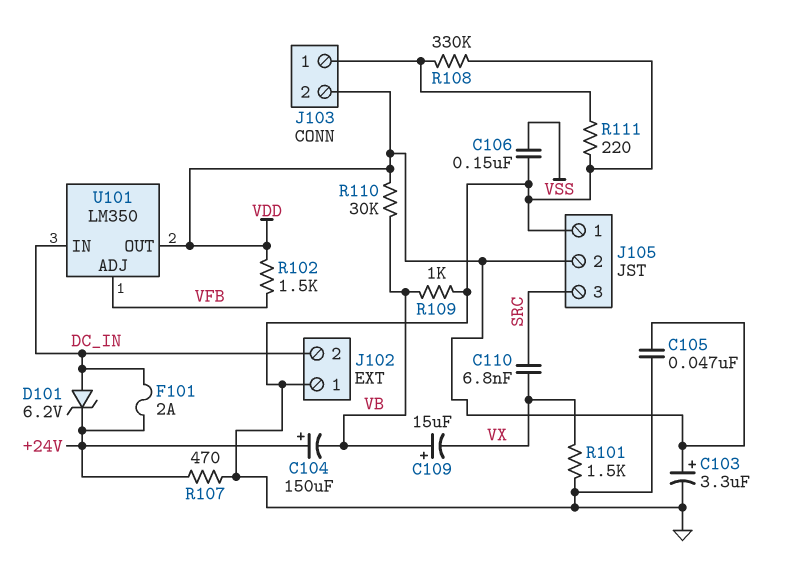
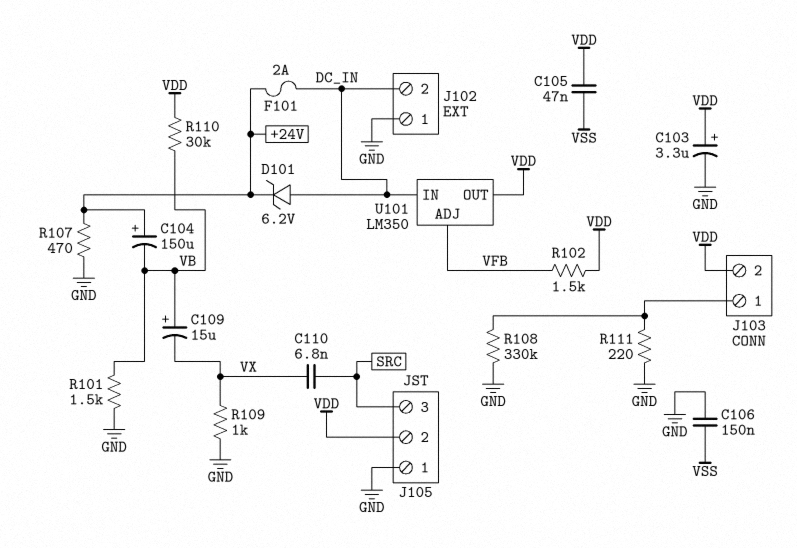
C105: 47nF (GND, VDD) -> 47nF (VDD, VSS)
R101: 1.5k (GND, VX) -> 1.5k (GND, VB)
R109: 1k (GND, VB) -> 1k (GND, VX)

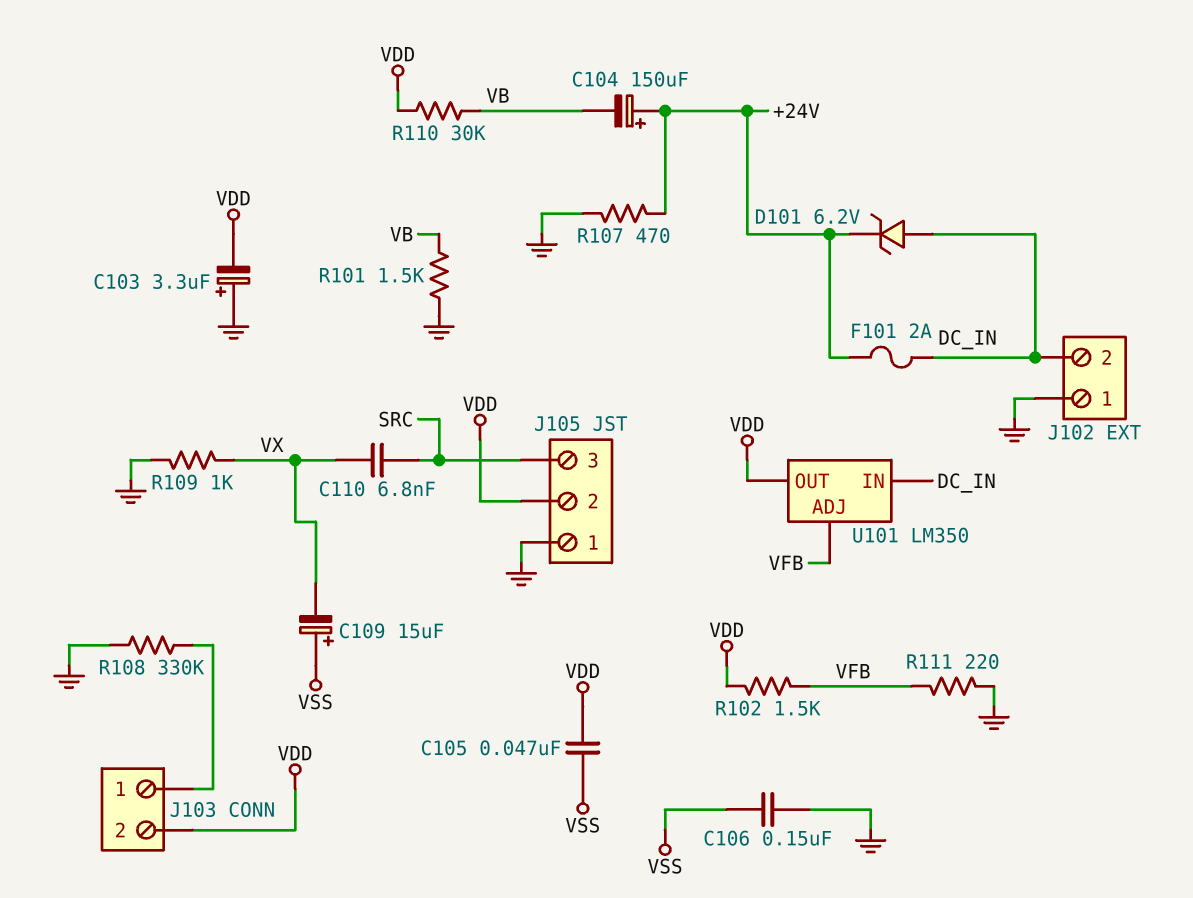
C103: 3.3uF (plus VDD, minus GND) -> 3.3uF (plus GND, minus VDD)
C109: 15uF (plus VB, minus VX) -> 15uF (plus VSS, minus VX)
R111: 220 (GND, J103/1) -> 220 (GND, VFB)

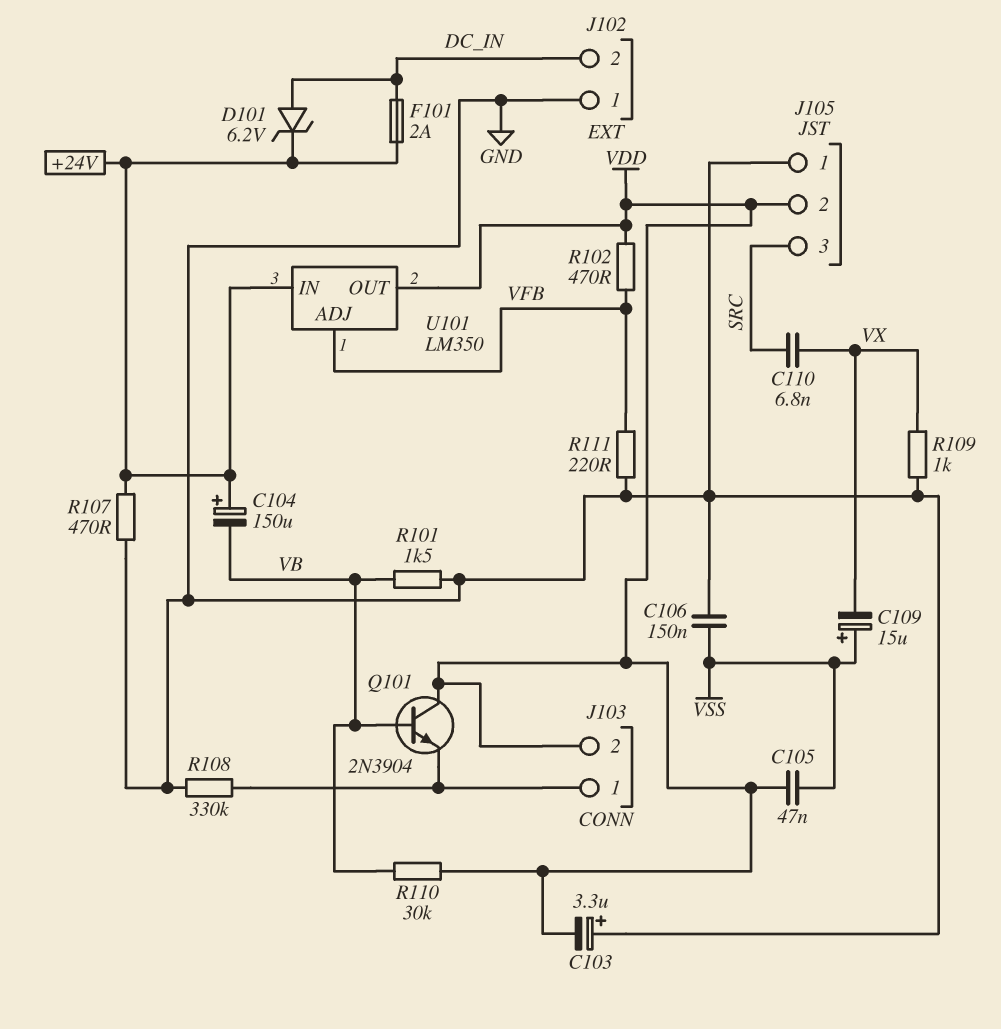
Q101: none -> NPN 2N3904 (B VB, C VDD, E J103/1)
R102: 1.5k (VDD, VFB) -> 470 (VDD, VFB)
U101 pin IN: DC_IN -> +24V

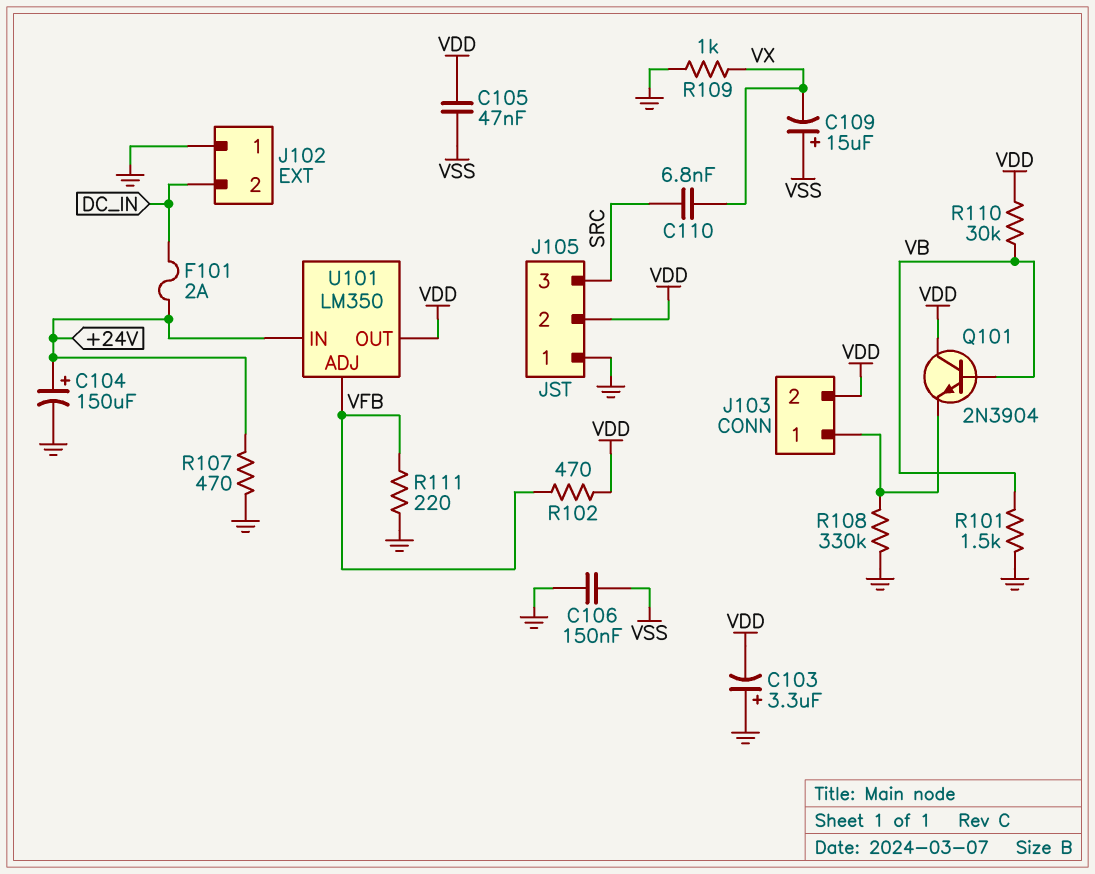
C104: 150uF (plus +24V, minus VB) -> 150uF (plus +24V, minus GND)
D101: zener 6.2V (A DC_IN, K +24V) -> none

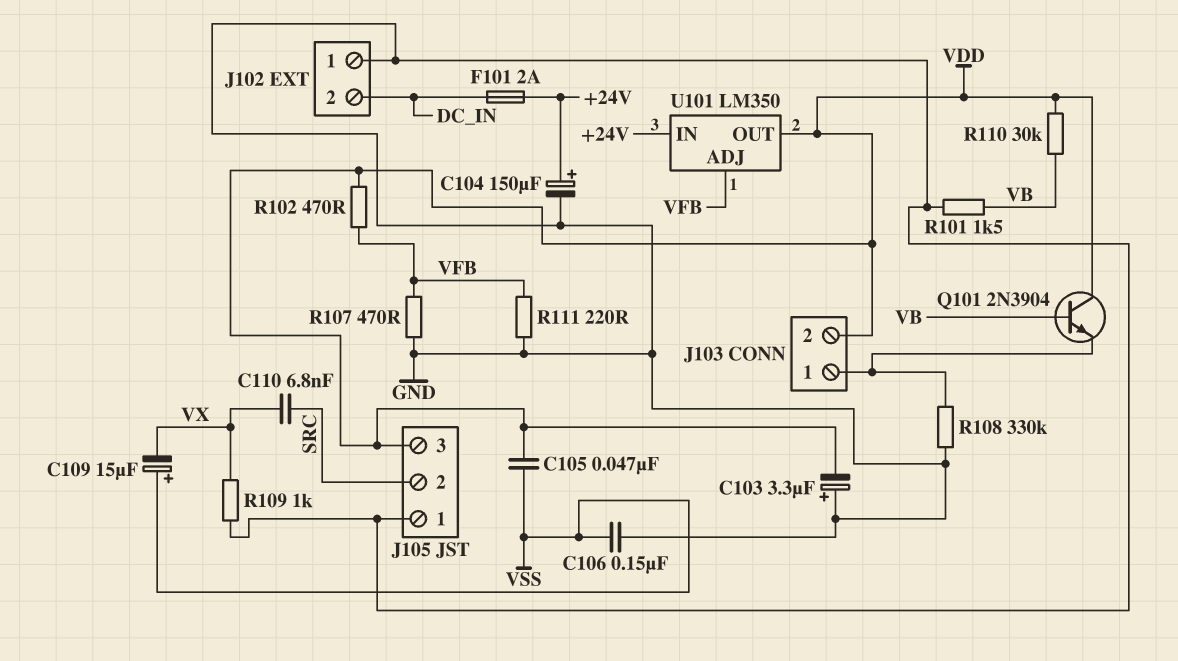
J105 pin 2: VDD -> SRC
J105 pin 3: SRC -> VDD
R107: 470 (+24V, GND) -> 470 (GND, VFB)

★ ★ ★

What to produce: Would you set down, word for word, the lines running from the one that contains "C109: 15uF (plus" to the last line of the material, omitting all pictures?

Result:
C109: 15uF (plus VB, minus VX) -> 15uF (plus VSS, minus VX)
R111: 220 (GND, J103/1) -> 220 (GND, VFB)

Q101: none -> NPN 2N3904 (B VB, C VDD, E J103/1)
R102: 1.5k (VDD, VFB) -> 470 (VDD, VFB)
U101 pin IN: DC_IN -> +24V

C104: 150uF (plus +24V, minus VB) -> 150uF (plus +24V, minus GND)
D101: zener 6.2V (A DC_IN, K +24V) -> none

J105 pin 2: VDD -> SRC
J105 pin 3: SRC -> VDD
R107: 470 (+24V, GND) -> 470 (GND, VFB)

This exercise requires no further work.